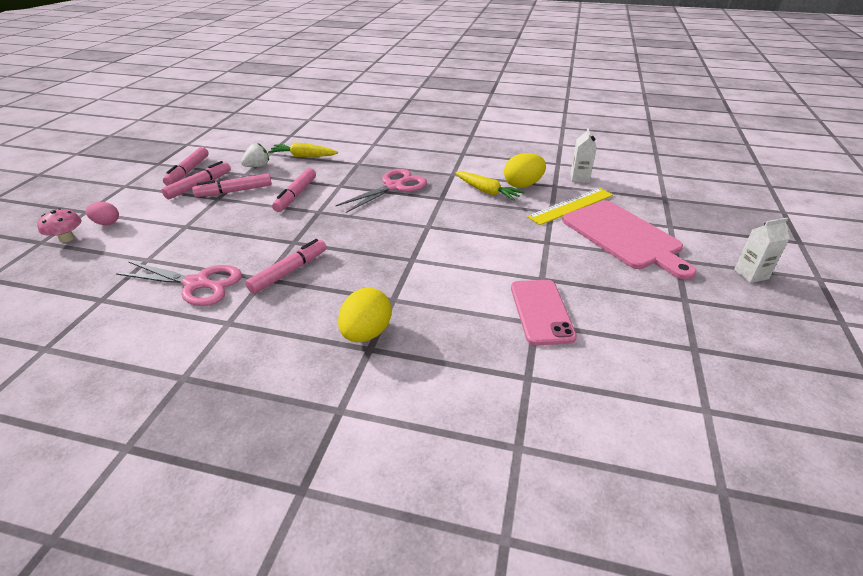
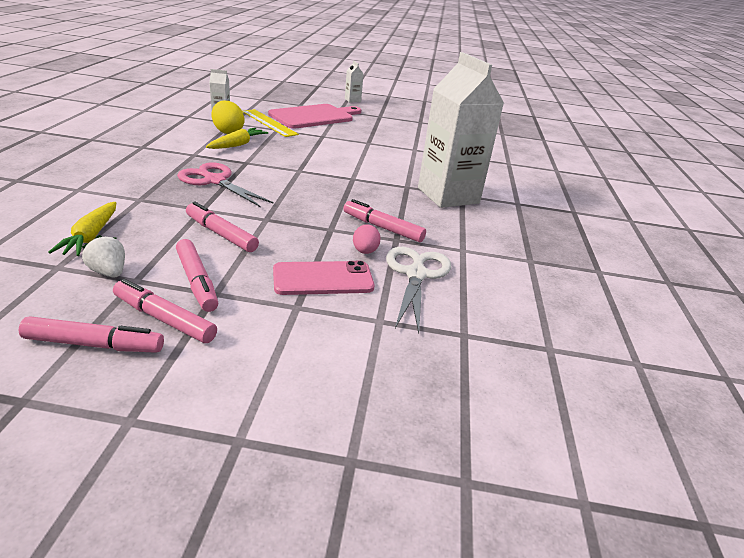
camera: 100 degrees left, 5 degrees down
(67, 238) = (336, 426): pink mushroom -> none
(106, 223) = (285, 393): pink egg -> pink egg (365, 251)
(197, 284) = (416, 275): pink scissors -> white scissors
(296, 195) = (221, 234): pink marker -> pink marker turned 150 degrees counterclockwise
(366, 333) = (448, 195): yellow egg -> white carton
(541, 312) = (404, 147): pink phone -> pink phone (323, 279)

_Work item_: Copy the listing above verbatim, leaving out pictures.

_Response to the exercise_:
camera: 100 degrees left, 5 degrees down
(67, 238) = (336, 426): pink mushroom -> none
(106, 223) = (285, 393): pink egg -> pink egg (365, 251)
(197, 284) = (416, 275): pink scissors -> white scissors
(296, 195) = (221, 234): pink marker -> pink marker turned 150 degrees counterclockwise
(366, 333) = (448, 195): yellow egg -> white carton
(541, 312) = (404, 147): pink phone -> pink phone (323, 279)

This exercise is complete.